BRIEF - As the answer, set down the lines below from the one containing "red strawberry: 4 -> 5" through the one containing "yellow glasses: 3 -> 5", exactly and inclusively, and no others.

DATA -
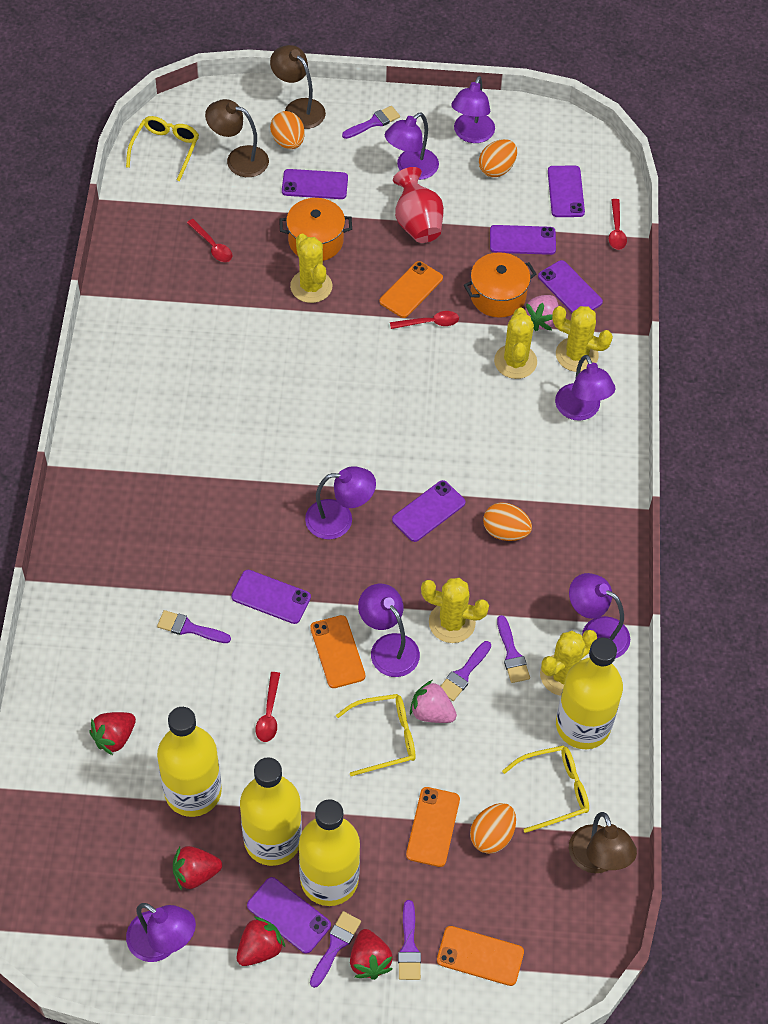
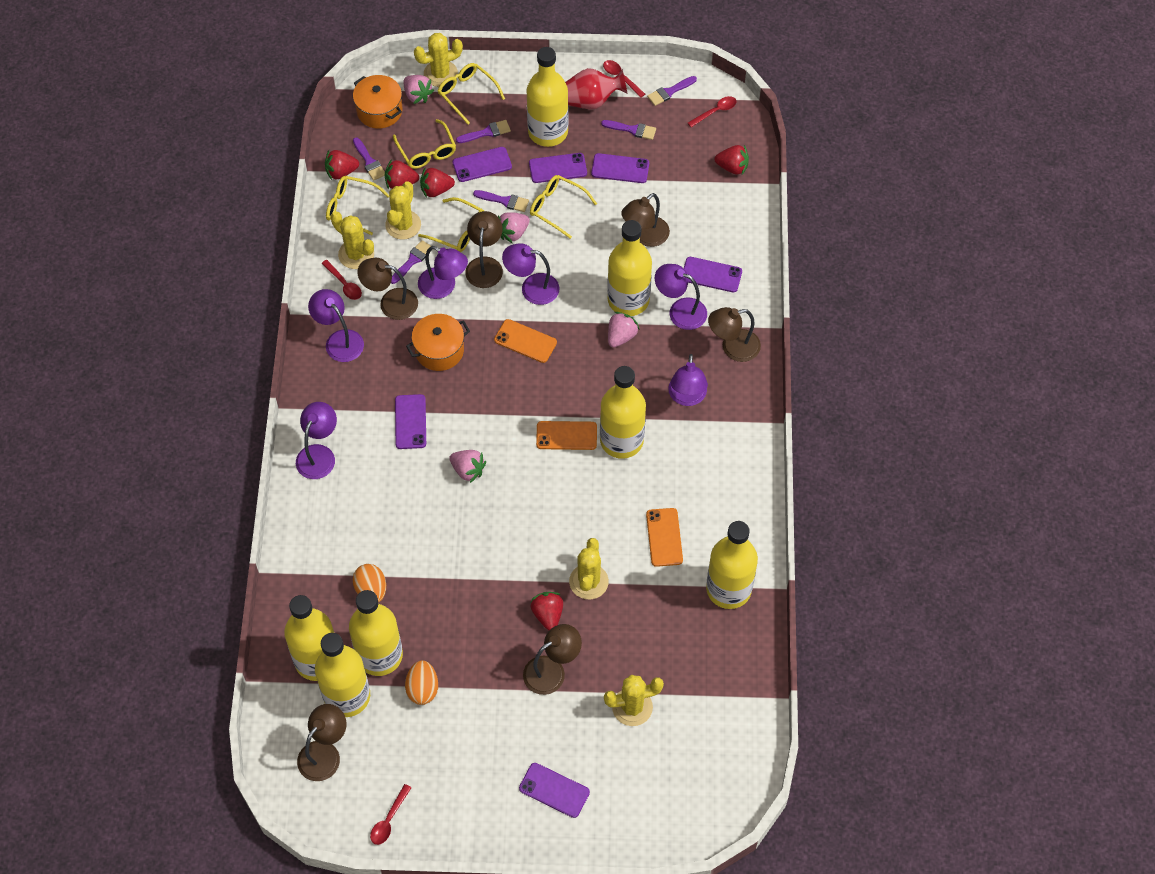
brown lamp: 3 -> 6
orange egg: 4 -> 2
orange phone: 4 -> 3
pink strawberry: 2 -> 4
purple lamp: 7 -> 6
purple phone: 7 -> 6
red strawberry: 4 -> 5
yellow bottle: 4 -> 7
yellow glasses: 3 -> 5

...

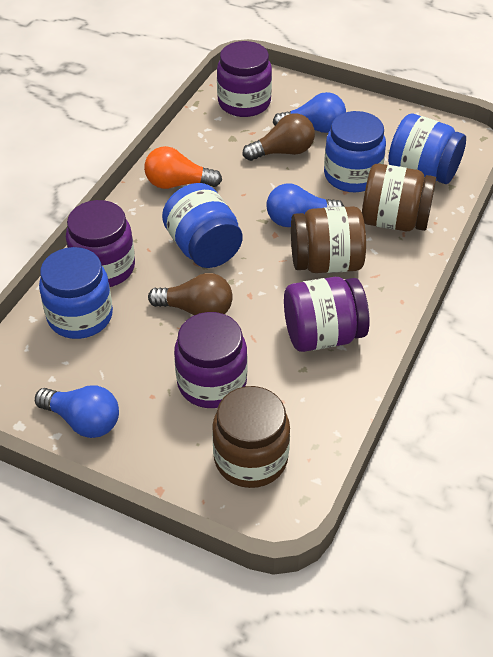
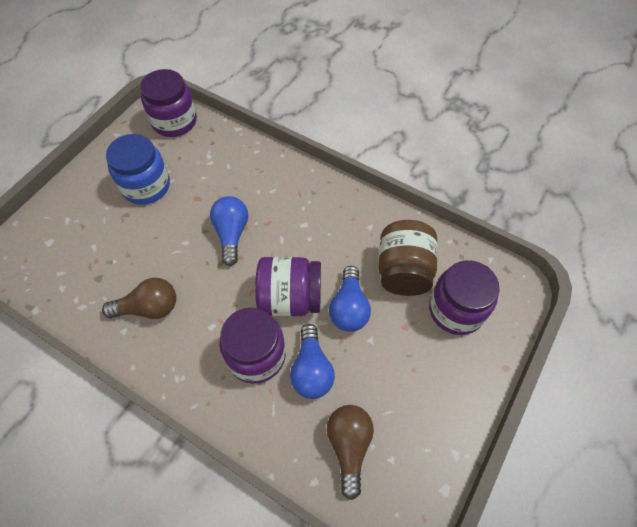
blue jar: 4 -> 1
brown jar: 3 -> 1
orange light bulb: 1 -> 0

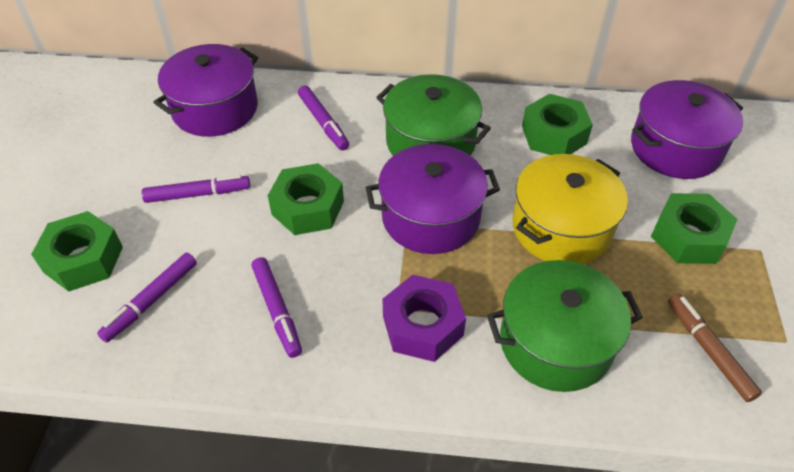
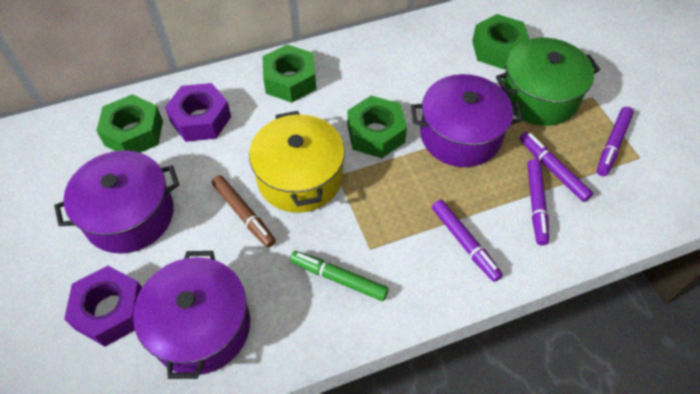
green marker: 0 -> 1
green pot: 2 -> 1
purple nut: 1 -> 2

--

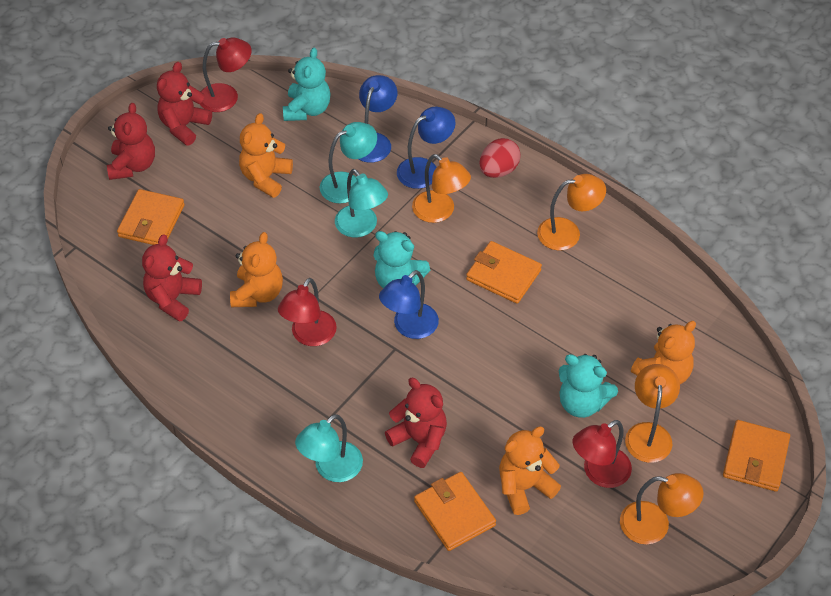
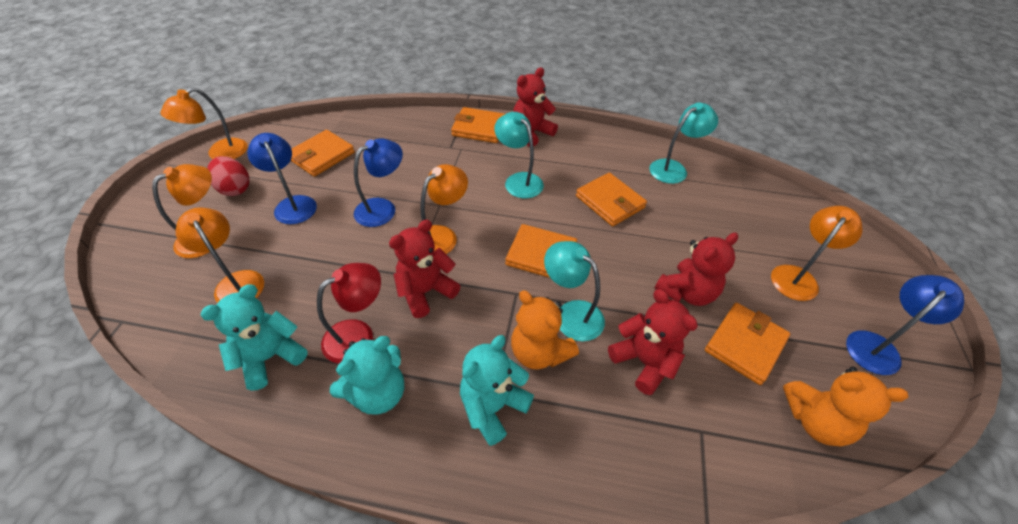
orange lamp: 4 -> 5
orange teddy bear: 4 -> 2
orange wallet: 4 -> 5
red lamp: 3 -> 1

TASK ANSWER -
red strawberry: 4 -> 5
yellow bottle: 4 -> 7
yellow glasses: 3 -> 5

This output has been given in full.